Scene difference descriptions:
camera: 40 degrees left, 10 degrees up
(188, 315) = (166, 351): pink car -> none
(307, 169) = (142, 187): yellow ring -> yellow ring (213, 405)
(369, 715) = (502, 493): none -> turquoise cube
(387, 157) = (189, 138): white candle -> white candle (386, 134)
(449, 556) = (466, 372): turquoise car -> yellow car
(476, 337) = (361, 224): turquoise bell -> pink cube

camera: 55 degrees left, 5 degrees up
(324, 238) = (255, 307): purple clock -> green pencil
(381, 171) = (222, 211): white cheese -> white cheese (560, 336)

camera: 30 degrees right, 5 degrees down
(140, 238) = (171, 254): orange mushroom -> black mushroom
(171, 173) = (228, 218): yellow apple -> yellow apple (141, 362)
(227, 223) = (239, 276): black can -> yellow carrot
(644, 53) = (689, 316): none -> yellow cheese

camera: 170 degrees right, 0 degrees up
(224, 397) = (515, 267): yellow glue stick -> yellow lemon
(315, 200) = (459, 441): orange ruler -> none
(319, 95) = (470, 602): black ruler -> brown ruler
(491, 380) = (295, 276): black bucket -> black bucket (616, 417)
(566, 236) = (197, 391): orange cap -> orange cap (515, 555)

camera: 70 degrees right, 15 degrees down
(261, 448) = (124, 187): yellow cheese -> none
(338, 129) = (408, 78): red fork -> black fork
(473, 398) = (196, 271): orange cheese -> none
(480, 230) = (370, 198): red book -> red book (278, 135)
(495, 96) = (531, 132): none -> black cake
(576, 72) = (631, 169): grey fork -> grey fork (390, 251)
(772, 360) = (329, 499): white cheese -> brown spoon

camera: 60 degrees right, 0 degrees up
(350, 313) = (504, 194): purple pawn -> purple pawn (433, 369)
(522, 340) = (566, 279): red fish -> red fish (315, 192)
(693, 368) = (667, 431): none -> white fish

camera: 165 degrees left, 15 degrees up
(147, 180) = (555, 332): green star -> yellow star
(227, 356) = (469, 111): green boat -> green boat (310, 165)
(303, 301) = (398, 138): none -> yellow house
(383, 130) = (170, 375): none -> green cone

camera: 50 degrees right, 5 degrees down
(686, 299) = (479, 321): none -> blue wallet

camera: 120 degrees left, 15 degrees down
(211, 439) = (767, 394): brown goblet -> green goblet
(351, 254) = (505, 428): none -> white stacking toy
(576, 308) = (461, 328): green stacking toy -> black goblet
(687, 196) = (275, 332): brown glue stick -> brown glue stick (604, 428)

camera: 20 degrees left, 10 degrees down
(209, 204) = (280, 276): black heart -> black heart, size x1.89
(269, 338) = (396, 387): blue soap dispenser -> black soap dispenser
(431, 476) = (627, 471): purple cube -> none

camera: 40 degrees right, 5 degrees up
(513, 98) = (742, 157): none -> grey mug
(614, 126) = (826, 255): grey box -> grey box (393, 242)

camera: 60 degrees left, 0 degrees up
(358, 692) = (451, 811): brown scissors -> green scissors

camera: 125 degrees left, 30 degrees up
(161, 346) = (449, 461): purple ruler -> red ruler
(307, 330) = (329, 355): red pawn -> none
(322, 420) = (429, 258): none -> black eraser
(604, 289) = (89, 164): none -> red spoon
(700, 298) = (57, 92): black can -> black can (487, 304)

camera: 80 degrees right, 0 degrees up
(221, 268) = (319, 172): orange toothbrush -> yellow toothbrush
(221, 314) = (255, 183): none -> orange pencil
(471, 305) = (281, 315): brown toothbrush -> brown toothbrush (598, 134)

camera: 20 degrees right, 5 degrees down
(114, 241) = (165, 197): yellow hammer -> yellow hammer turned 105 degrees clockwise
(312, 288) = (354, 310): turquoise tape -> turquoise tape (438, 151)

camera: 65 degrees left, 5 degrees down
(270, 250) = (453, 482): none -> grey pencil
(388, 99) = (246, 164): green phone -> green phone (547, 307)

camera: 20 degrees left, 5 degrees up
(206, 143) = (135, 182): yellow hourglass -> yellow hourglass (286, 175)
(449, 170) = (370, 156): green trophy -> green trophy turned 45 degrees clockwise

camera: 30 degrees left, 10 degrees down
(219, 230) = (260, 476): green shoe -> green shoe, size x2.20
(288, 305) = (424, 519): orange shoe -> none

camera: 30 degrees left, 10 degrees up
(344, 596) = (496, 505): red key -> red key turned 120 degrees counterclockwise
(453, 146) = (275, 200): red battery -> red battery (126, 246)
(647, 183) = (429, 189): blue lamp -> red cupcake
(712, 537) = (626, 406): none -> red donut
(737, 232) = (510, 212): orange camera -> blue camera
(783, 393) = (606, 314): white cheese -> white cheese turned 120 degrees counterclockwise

→ EXERCISE PROMPT: If a line in the entries holds the word "yellow", count it. Report the total only.

→ WRITTEN REPLY: 12